* Data extracts *
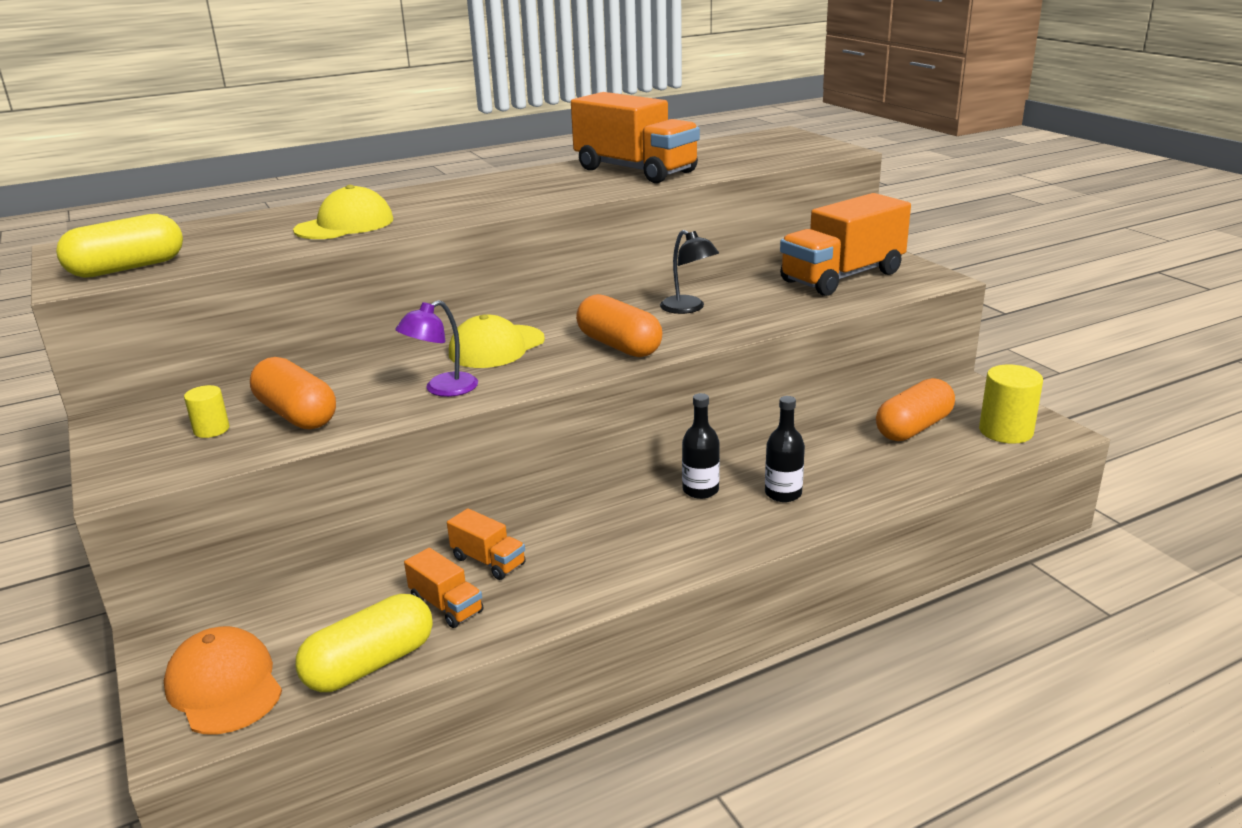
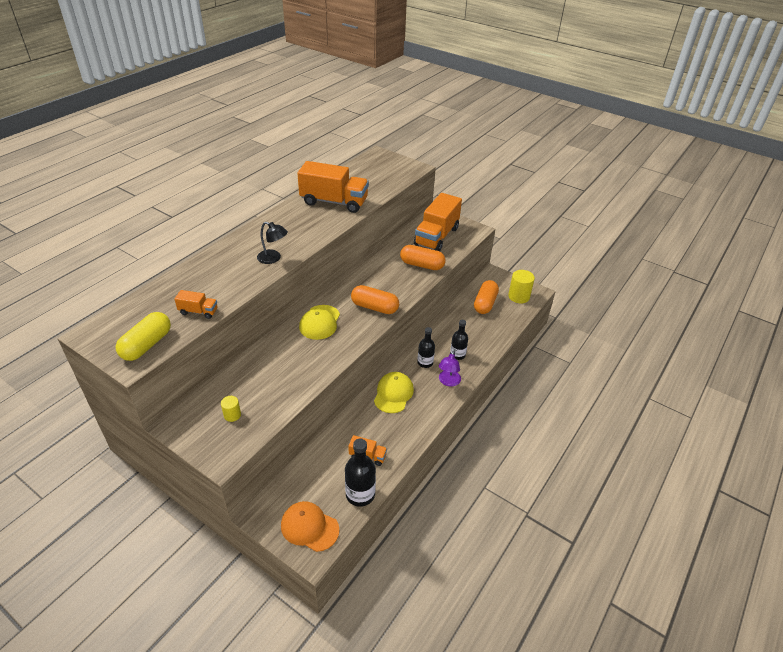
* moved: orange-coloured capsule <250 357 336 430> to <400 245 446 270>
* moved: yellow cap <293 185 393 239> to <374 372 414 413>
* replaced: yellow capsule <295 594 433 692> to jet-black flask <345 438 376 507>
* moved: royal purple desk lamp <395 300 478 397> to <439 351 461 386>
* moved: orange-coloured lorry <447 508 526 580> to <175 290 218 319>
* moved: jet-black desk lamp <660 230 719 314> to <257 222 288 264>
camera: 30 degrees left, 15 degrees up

* What is being asked *
A faithful, picture-free copy of the material is what this task asks for.

* Solution to this task *
* moved: orange-coloured capsule <250 357 336 430> to <400 245 446 270>
* moved: yellow cap <293 185 393 239> to <374 372 414 413>
* replaced: yellow capsule <295 594 433 692> to jet-black flask <345 438 376 507>
* moved: royal purple desk lamp <395 300 478 397> to <439 351 461 386>
* moved: orange-coloured lorry <447 508 526 580> to <175 290 218 319>
* moved: jet-black desk lamp <660 230 719 314> to <257 222 288 264>
camera: 30 degrees left, 15 degrees up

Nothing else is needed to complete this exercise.